**PROBLEM TO WORK ON**
Copy each line of the listing below exactly and drop the images.

**INFORMATION SUPPLIED**

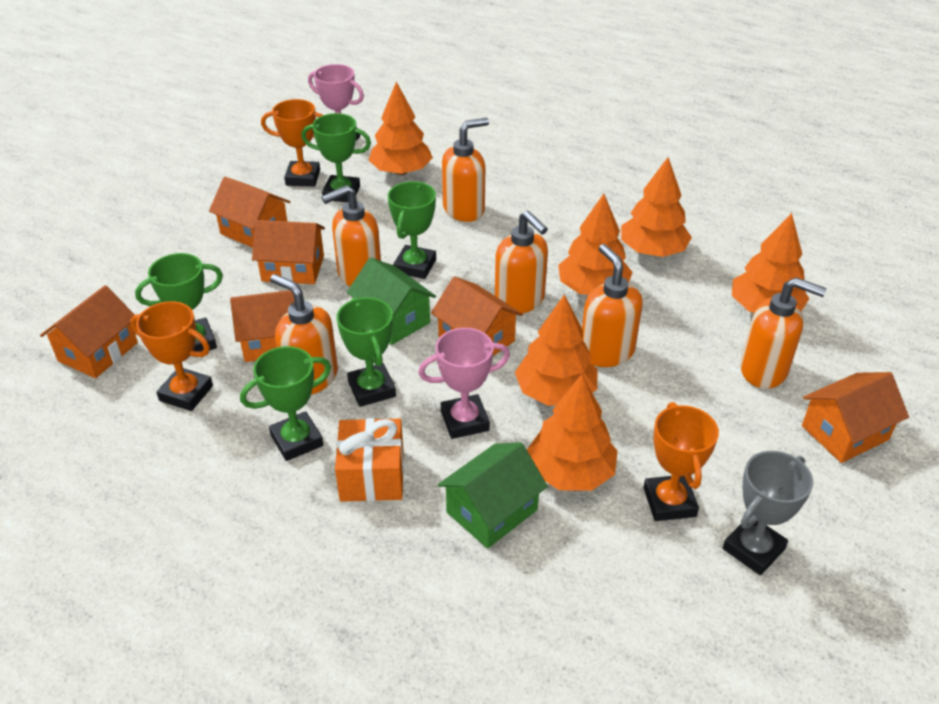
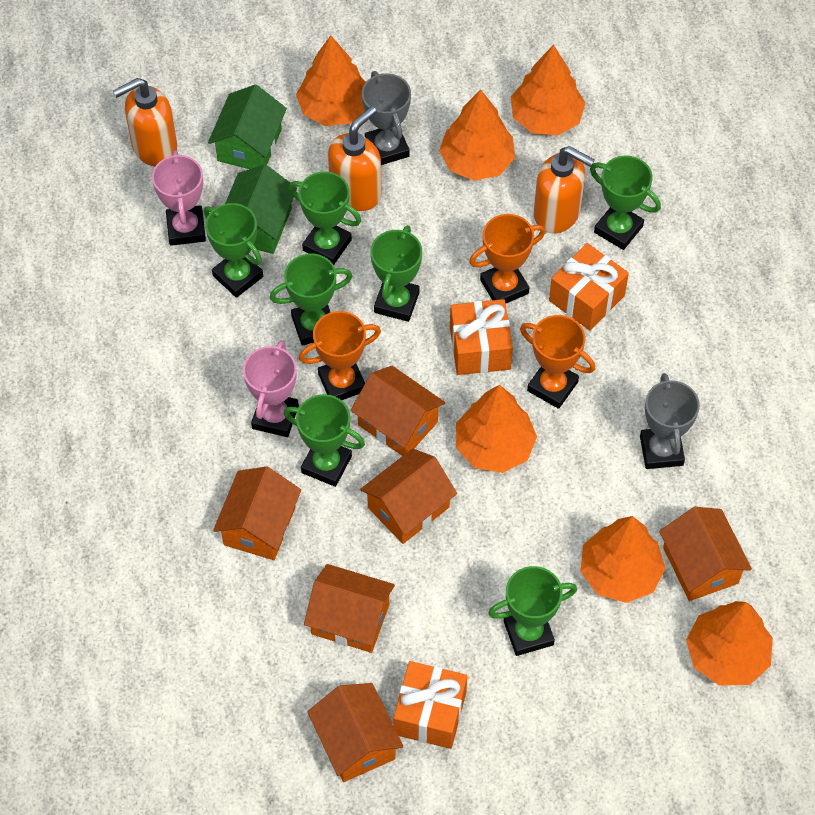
green trophy: 5 -> 7
grey trophy: 1 -> 2
orange gift: 1 -> 3
orange soap dispenser: 6 -> 3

**REPLY**
green trophy: 5 -> 7
grey trophy: 1 -> 2
orange gift: 1 -> 3
orange soap dispenser: 6 -> 3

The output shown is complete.